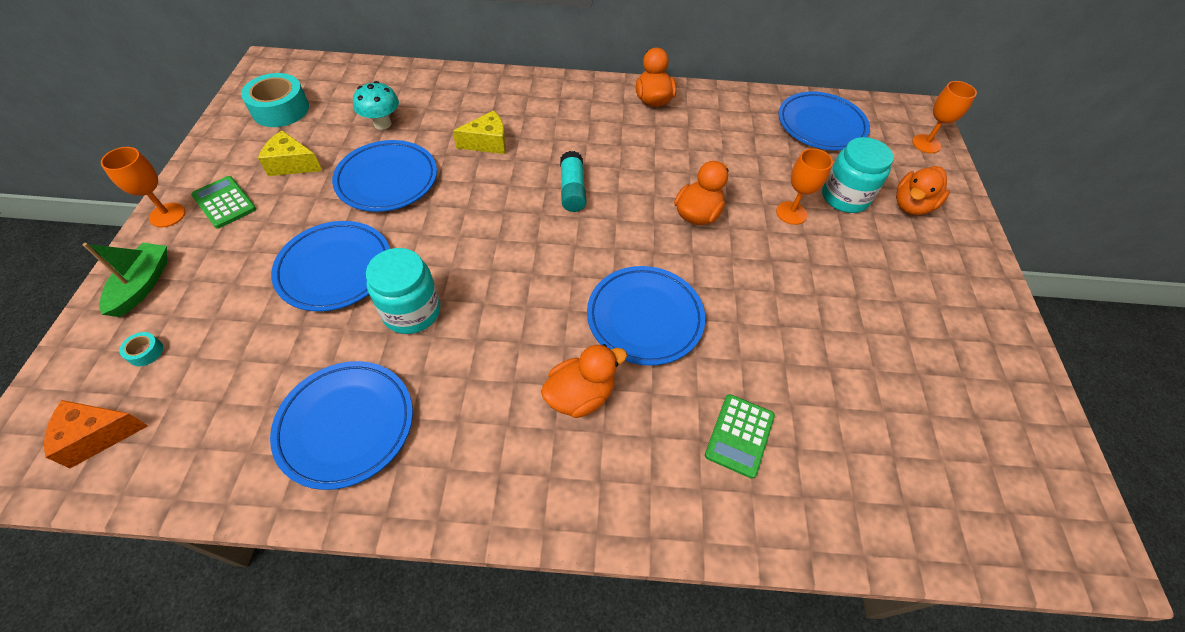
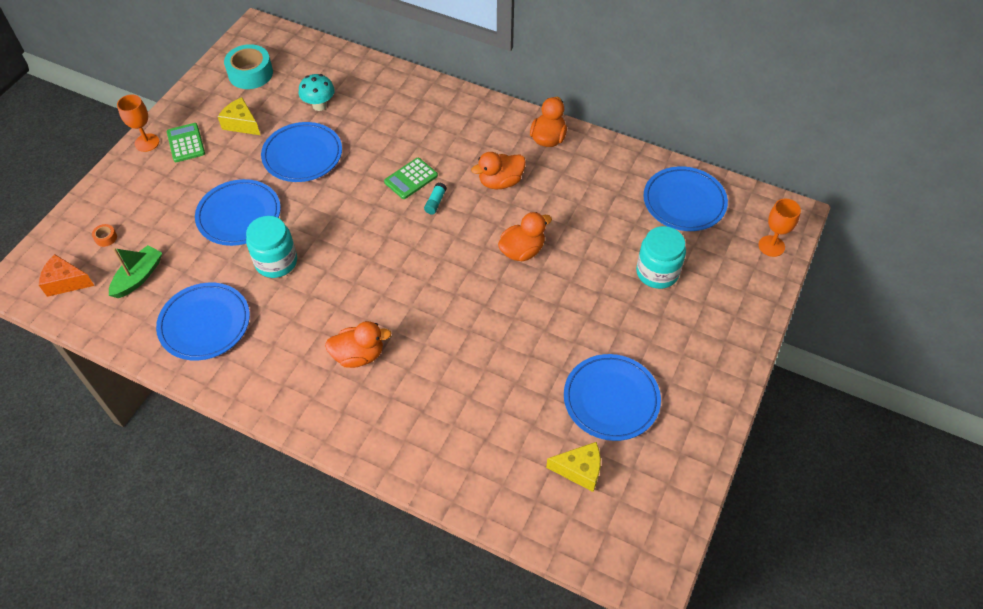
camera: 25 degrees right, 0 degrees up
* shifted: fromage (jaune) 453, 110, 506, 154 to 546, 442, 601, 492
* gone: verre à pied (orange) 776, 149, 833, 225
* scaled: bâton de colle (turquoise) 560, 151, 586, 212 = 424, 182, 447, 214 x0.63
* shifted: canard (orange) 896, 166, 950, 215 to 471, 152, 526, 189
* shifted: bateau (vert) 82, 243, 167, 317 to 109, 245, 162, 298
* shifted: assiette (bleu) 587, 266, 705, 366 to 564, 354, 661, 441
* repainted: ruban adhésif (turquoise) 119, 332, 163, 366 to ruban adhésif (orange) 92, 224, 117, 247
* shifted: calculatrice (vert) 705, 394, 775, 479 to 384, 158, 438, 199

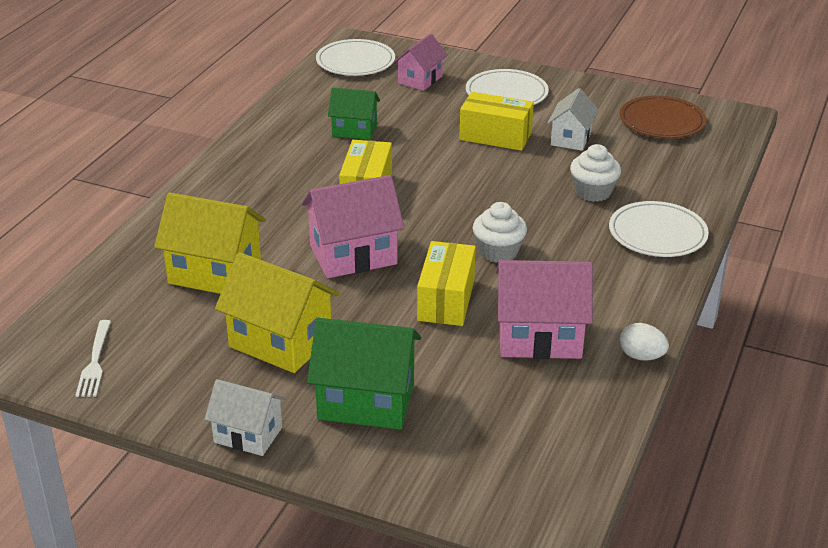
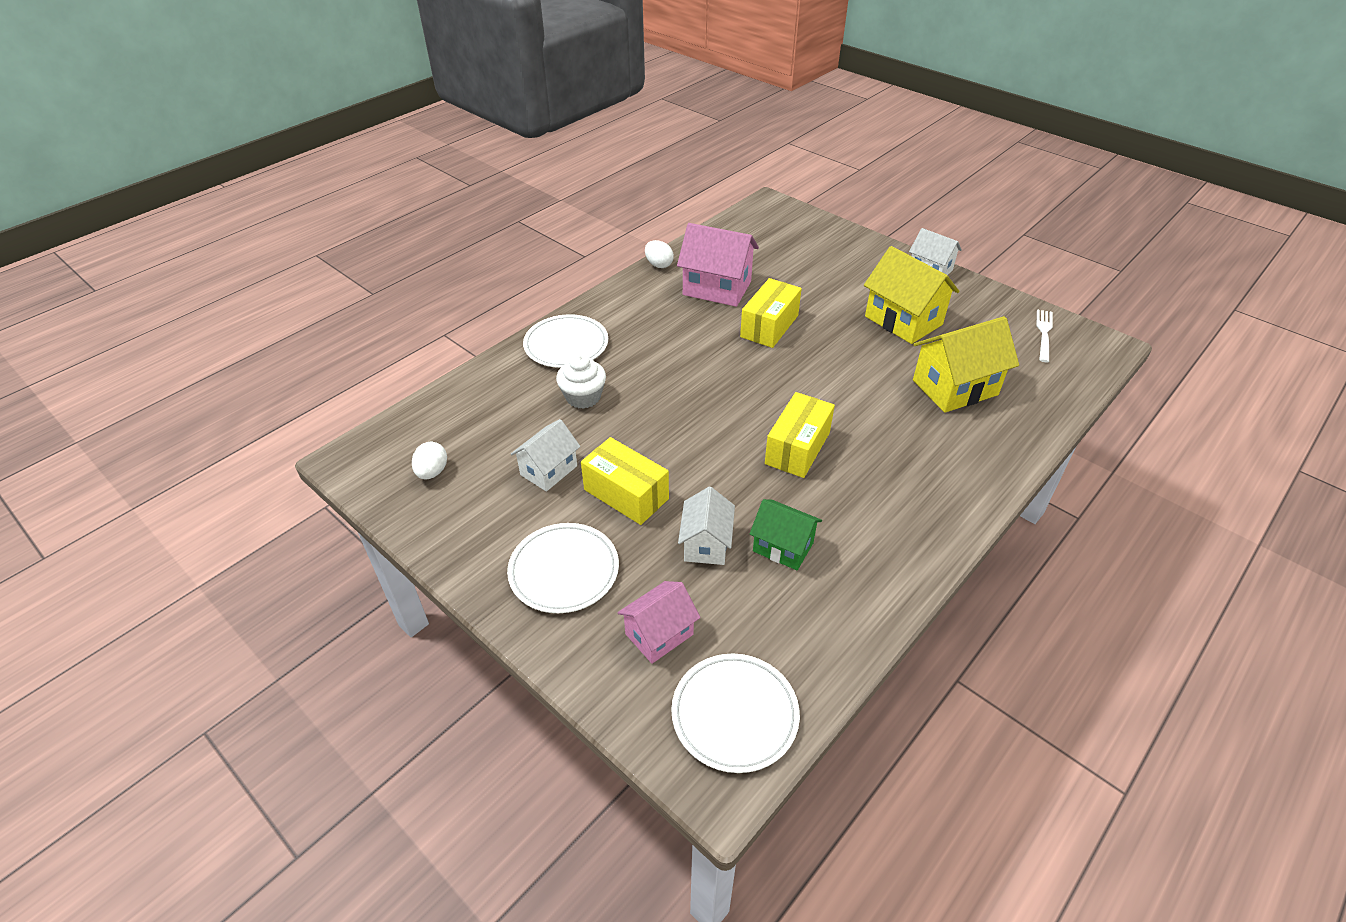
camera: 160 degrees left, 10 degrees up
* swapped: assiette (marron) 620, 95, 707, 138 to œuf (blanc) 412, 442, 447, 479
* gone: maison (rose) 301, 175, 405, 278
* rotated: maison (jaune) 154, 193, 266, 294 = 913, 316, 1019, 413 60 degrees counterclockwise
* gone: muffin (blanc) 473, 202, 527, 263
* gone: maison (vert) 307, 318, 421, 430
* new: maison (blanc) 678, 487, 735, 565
______________________________
Work required
Repeat the lines above, starting at the first and stopping after the line that holds "447, 214 x0.63", with the pictures left out.

Your response
camera: 25 degrees right, 0 degrees up
* shifted: fromage (jaune) 453, 110, 506, 154 to 546, 442, 601, 492
* gone: verre à pied (orange) 776, 149, 833, 225
* scaled: bâton de colle (turquoise) 560, 151, 586, 212 = 424, 182, 447, 214 x0.63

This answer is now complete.